START Data shown
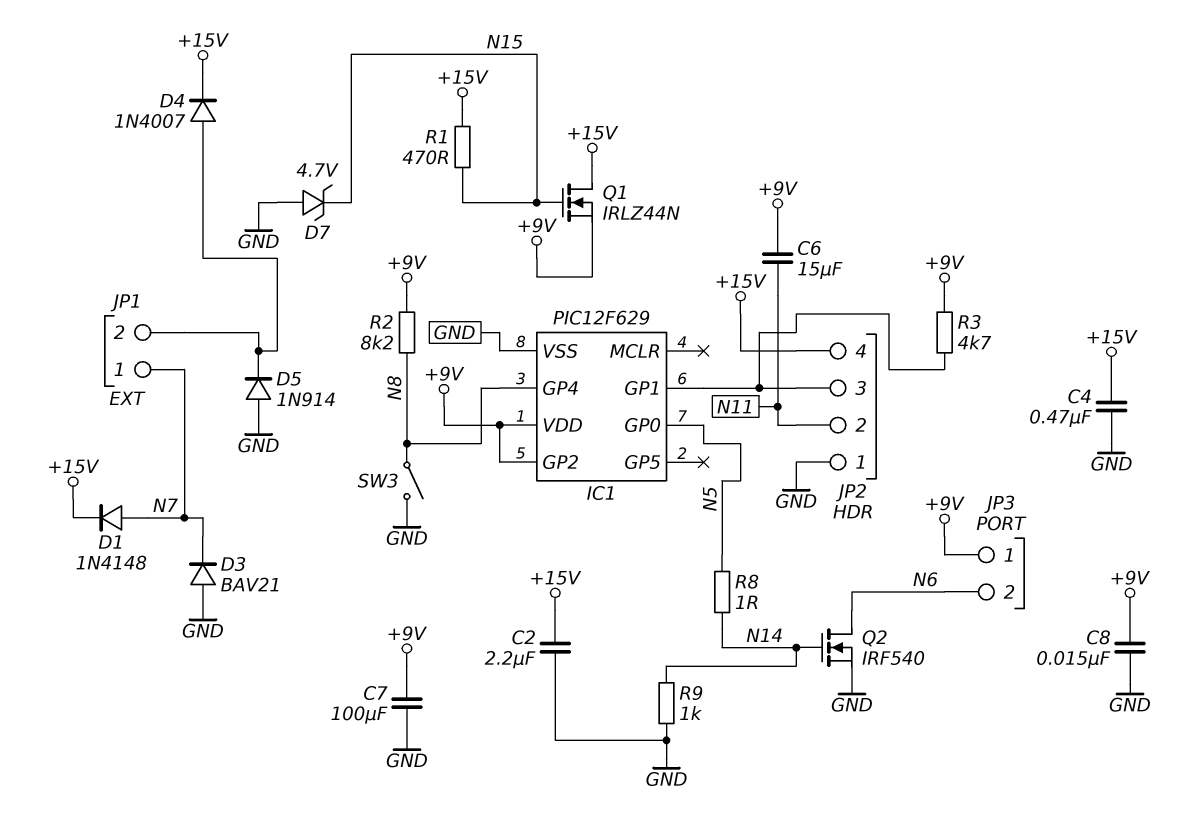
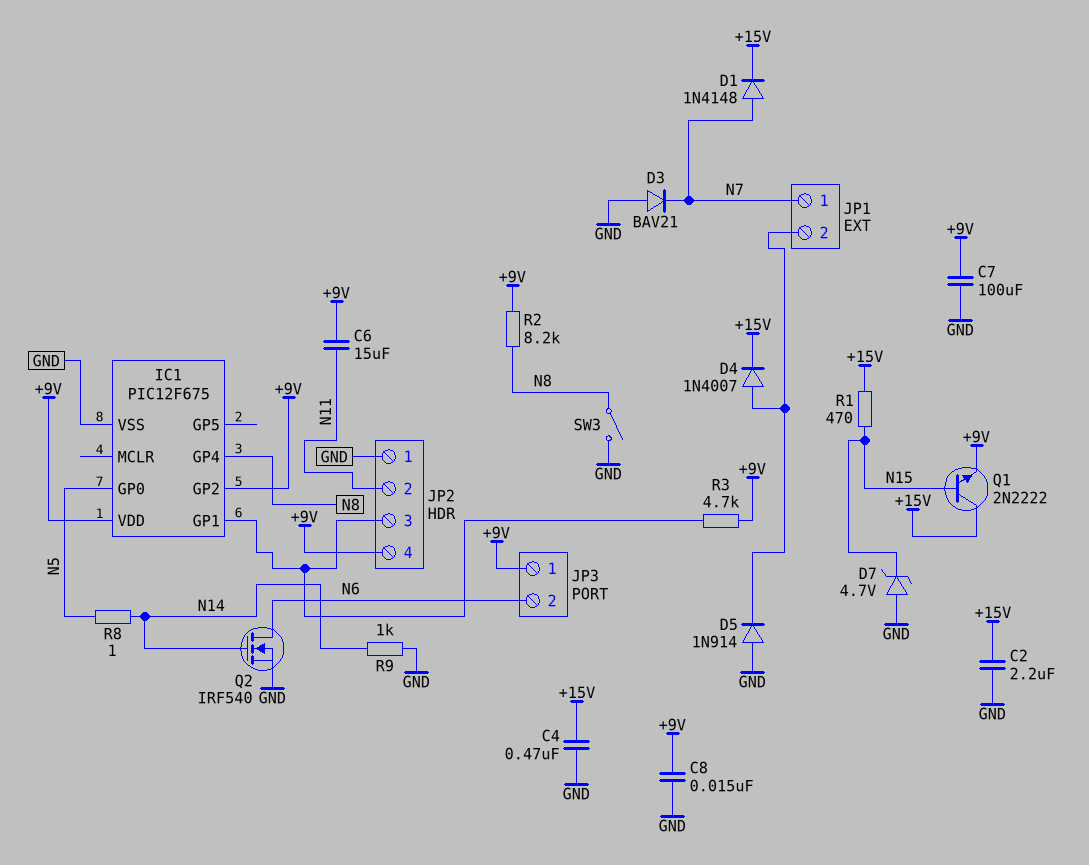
IC1: PIC12F629 -> PIC12F675
JP2 pin 4: +15V -> +9V
Q1: NMOS IRLZ44N (G N15, D +15V, S +9V) -> NPN 2N2222 (B N15, C +15V, E +9V)

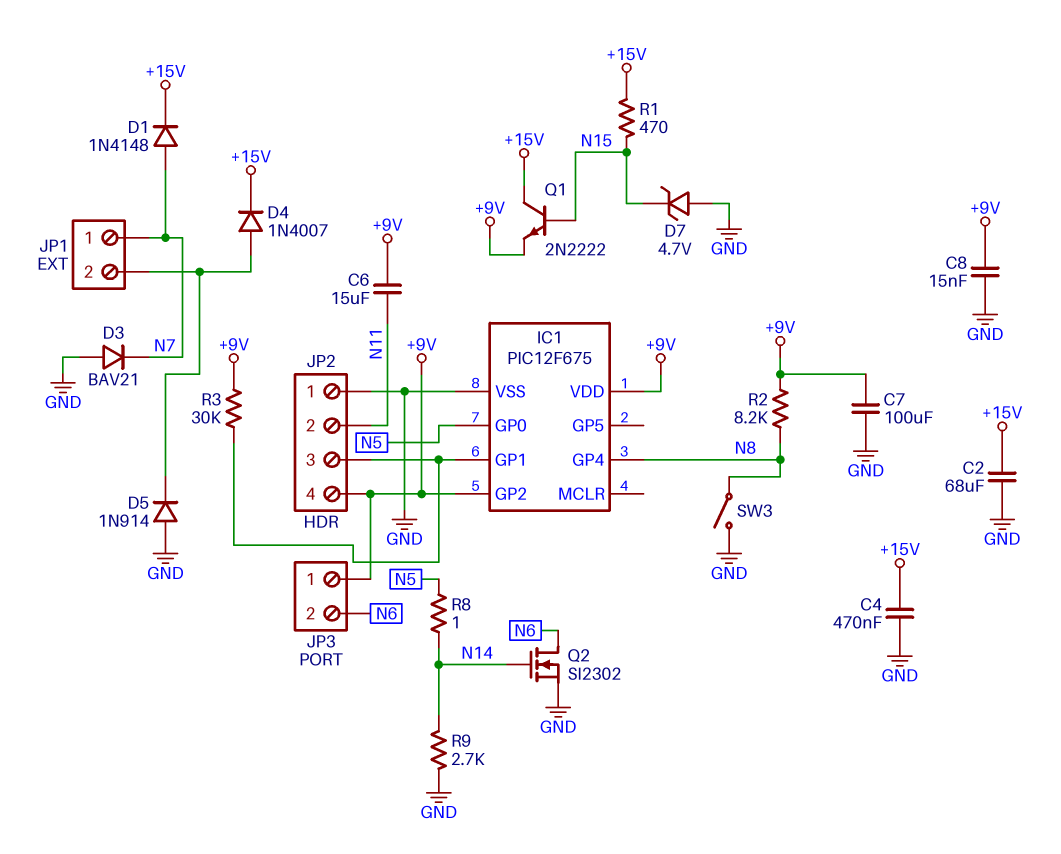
C2: 2.2uF (+15V, GND) -> 68uF (+15V, GND)
Q2: NMOS IRF540 (G N14, D N6, S GND) -> NMOS SI2302 (G N14, D N6, S GND)
R3: 4.7k (+9V, IC1/GP1) -> 30k (+9V, IC1/GP1)
R9: 1k (GND, N14) -> 2.7k (GND, N14)

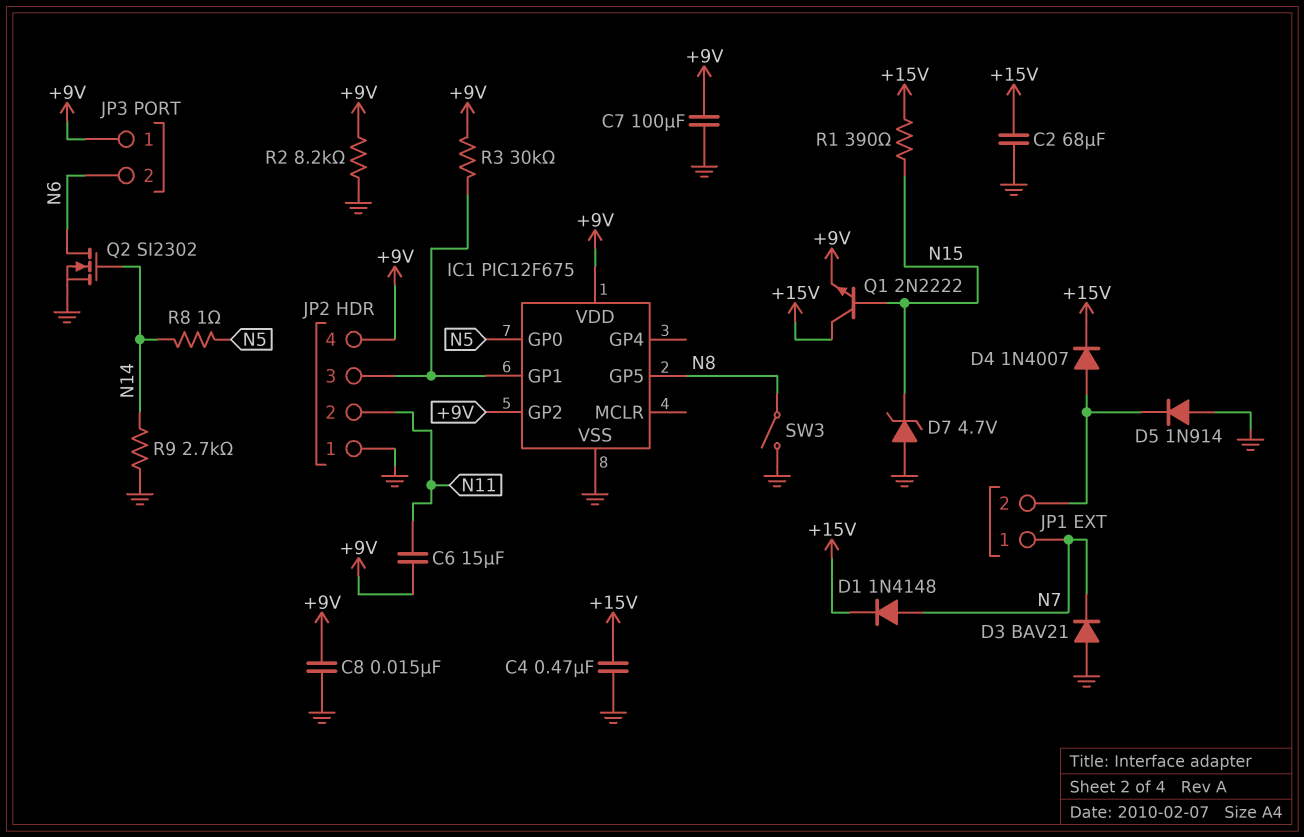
IC1 pin GP4: N8 -> none
IC1 pin GP5: none -> N8
R1: 470 (+15V, N15) -> 390 (+15V, N15)
R2: 8.2k (+9V, N8) -> 8.2k (+9V, GND)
END Data shown
Your task:
Go through the data and copy every line that includes "none".

Output of the task:
IC1 pin GP4: N8 -> none
IC1 pin GP5: none -> N8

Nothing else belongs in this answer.